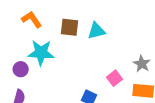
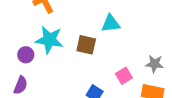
brown square: (69, 27) -> (86, 45), moved
gray star: (142, 64) -> (154, 64), turned -30

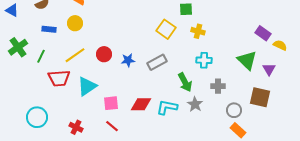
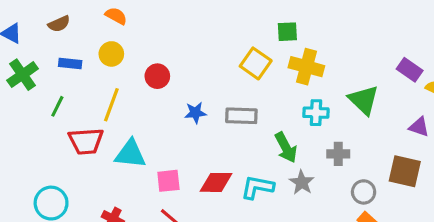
yellow cross: (198, 31) -> (306, 67), size x1.5
green cross: (18, 47) -> (23, 75), moved
red circle: (104, 54) -> (157, 76), moved
yellow line: (75, 55) -> (111, 105), turned -35
green triangle: (247, 60) -> (364, 100), moved
gray rectangle: (157, 62) -> (241, 116), turned 30
purple triangle: (269, 69) -> (419, 127), turned -40
cyan triangle: (87, 86) -> (130, 154), turned 40

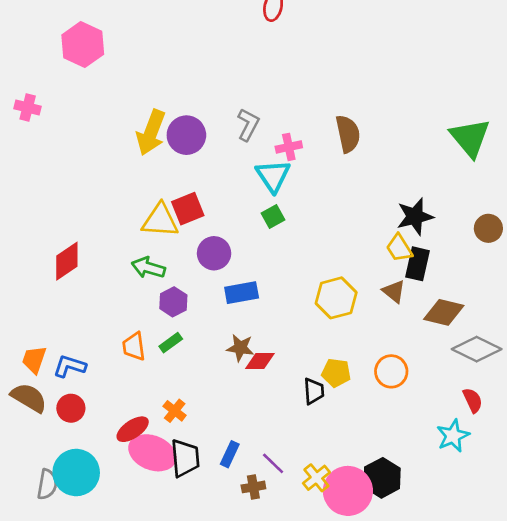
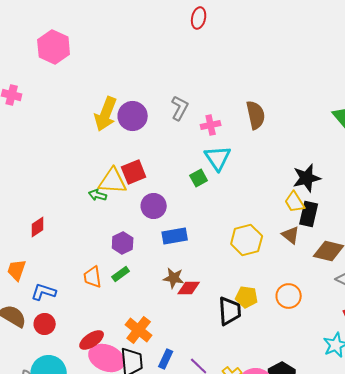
cyan triangle: (273, 176) -> (218, 158), moved
red diamond: (67, 261) -> (38, 227), moved, size x0.7
green arrow: (148, 268) -> (98, 195), moved, size x0.7
orange trapezoid: (34, 360) -> (17, 270), moved
black trapezoid: (314, 391) -> (230, 311), size x1.4
orange cross: (175, 411) -> (139, 330), moved, size x1.5

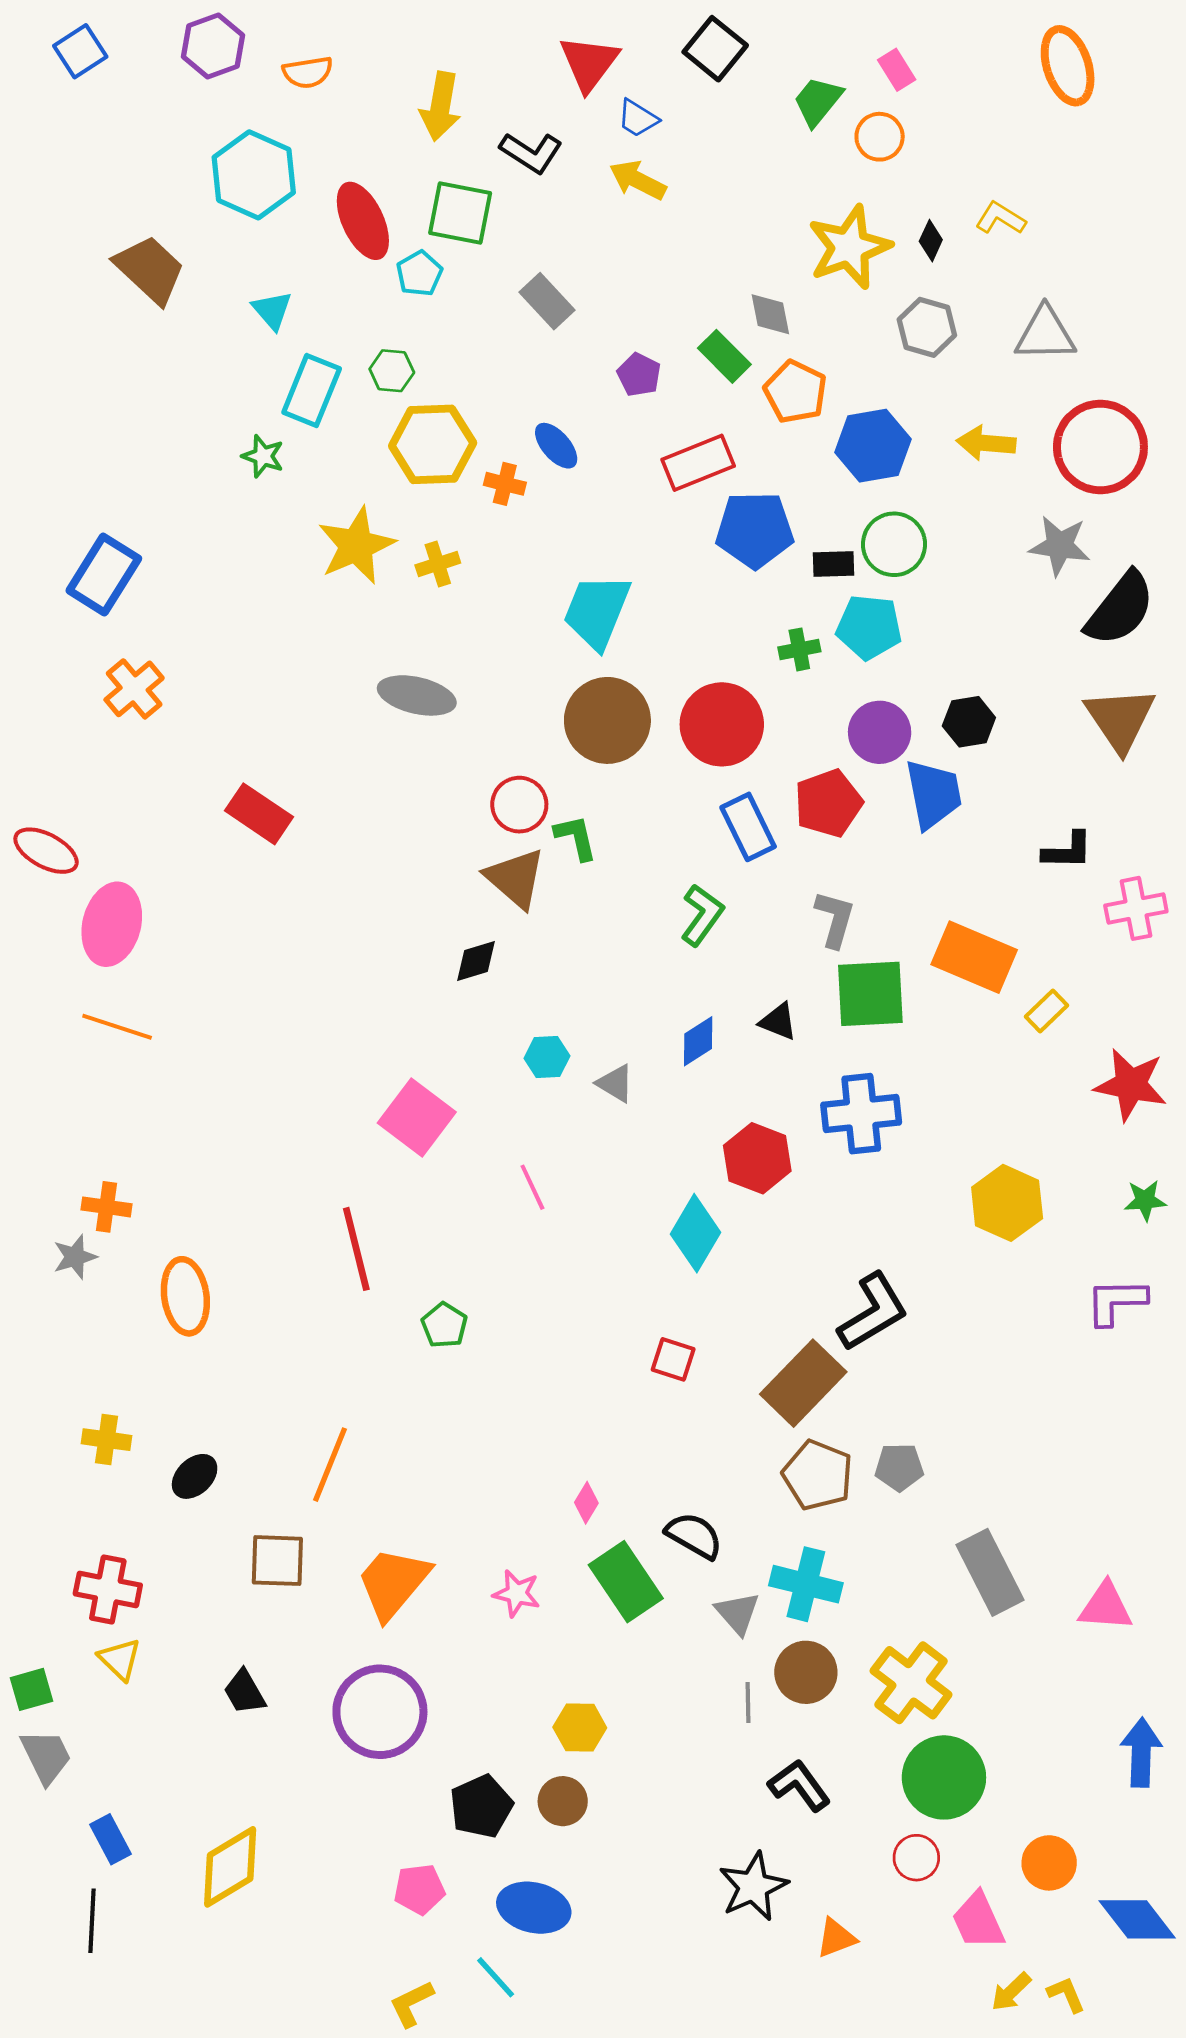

——

What the task requires:
Would you return the records exactly as written, minus any image?

Solution:
brown square: (69, 27) -> (86, 45), moved
gray star: (142, 64) -> (154, 64), turned -30

yellow cross: (198, 31) -> (306, 67), size x1.5
green cross: (18, 47) -> (23, 75), moved
red circle: (104, 54) -> (157, 76), moved
yellow line: (75, 55) -> (111, 105), turned -35
green triangle: (247, 60) -> (364, 100), moved
gray rectangle: (157, 62) -> (241, 116), turned 30
purple triangle: (269, 69) -> (419, 127), turned -40
cyan triangle: (87, 86) -> (130, 154), turned 40

cyan triangle: (273, 176) -> (218, 158), moved
red diamond: (67, 261) -> (38, 227), moved, size x0.7
green arrow: (148, 268) -> (98, 195), moved, size x0.7
orange trapezoid: (34, 360) -> (17, 270), moved
black trapezoid: (314, 391) -> (230, 311), size x1.4
orange cross: (175, 411) -> (139, 330), moved, size x1.5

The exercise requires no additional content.